Work request ▸ The entries below should be repeated exactly, with no pictures carried over.
====== Data for the task
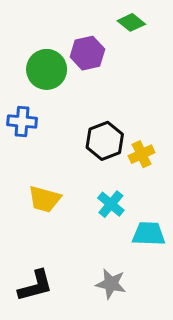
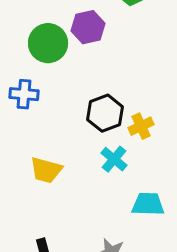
cyan cross: (111, 204) -> (114, 159), moved

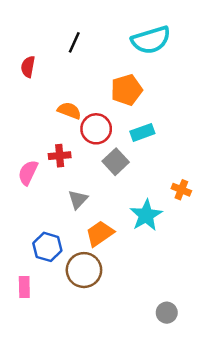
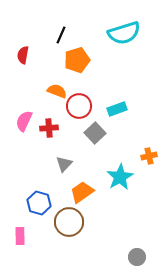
orange pentagon: (127, 90) -> (77, 60), moved
pink semicircle: (28, 173) -> (24, 121), moved
orange cross: (181, 190) -> (149, 156), turned -35

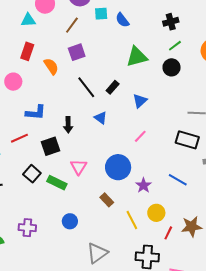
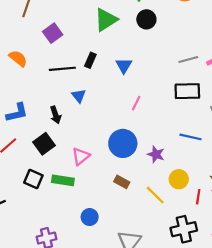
purple square: (77, 52) -> (53, 33), moved
black line: (86, 87) -> (62, 69), turned -40
blue triangle: (101, 118) -> (79, 96), moved, turned 32
pink triangle: (79, 167) -> (81, 156), turned 36

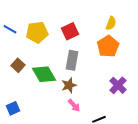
============
Final answer ▸
cyan cross: (111, 204) -> (114, 159), moved

orange pentagon: (127, 90) -> (77, 60), moved
pink semicircle: (28, 173) -> (24, 121), moved
orange cross: (181, 190) -> (149, 156), turned -35

purple square: (77, 52) -> (53, 33), moved
black line: (86, 87) -> (62, 69), turned -40
blue triangle: (101, 118) -> (79, 96), moved, turned 32
pink triangle: (79, 167) -> (81, 156), turned 36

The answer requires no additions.